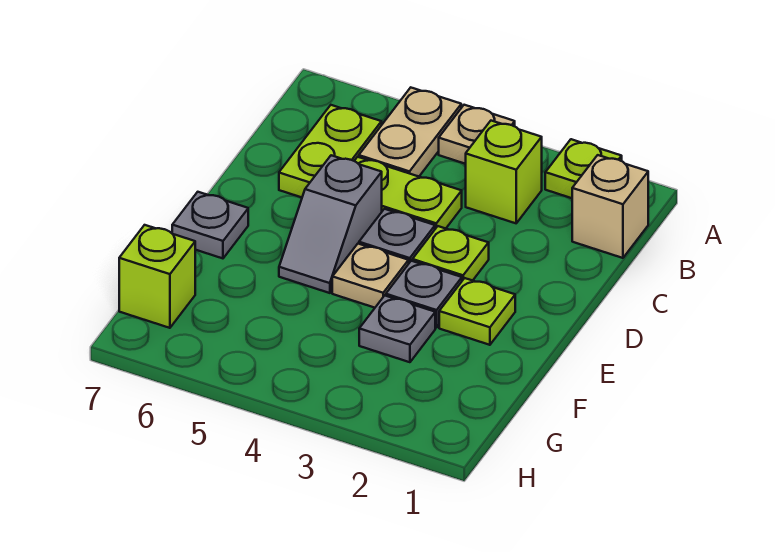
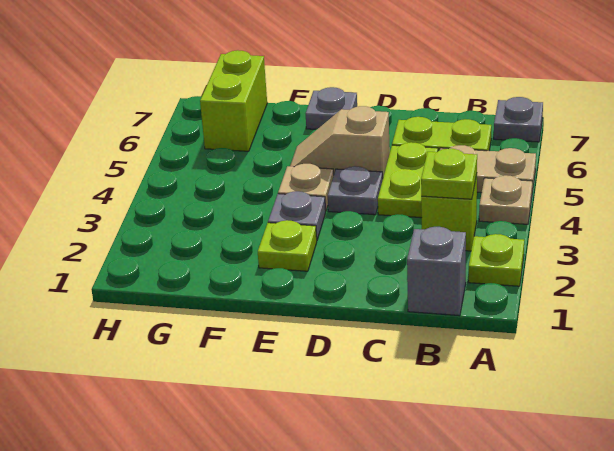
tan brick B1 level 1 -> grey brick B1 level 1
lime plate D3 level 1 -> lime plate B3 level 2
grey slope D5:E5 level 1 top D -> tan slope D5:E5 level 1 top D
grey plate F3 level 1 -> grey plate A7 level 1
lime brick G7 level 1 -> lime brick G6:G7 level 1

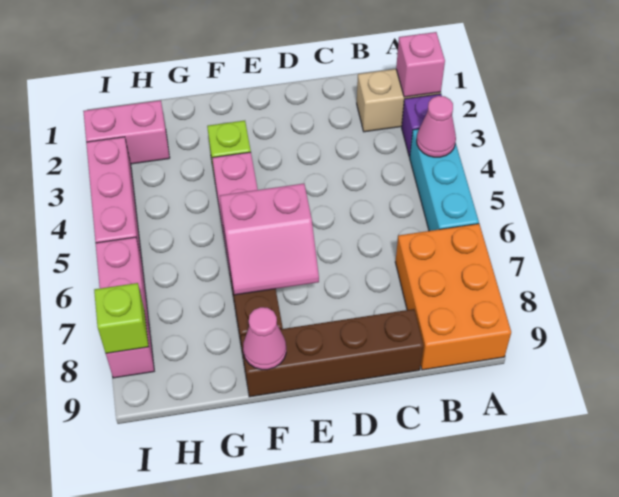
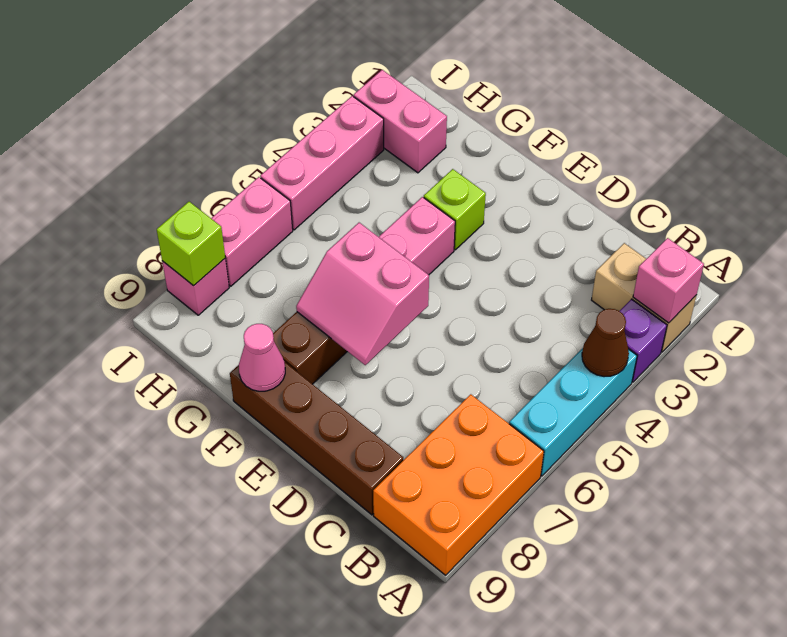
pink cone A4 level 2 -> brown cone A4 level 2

Your instructions> The copy runs from the line containing "lime brick G7" through the last line of the material, both ends included. Reproduce those lines exactly and drop the pictures.

Result for this task>
lime brick G7 level 1 -> lime brick G6:G7 level 1

pink cone A4 level 2 -> brown cone A4 level 2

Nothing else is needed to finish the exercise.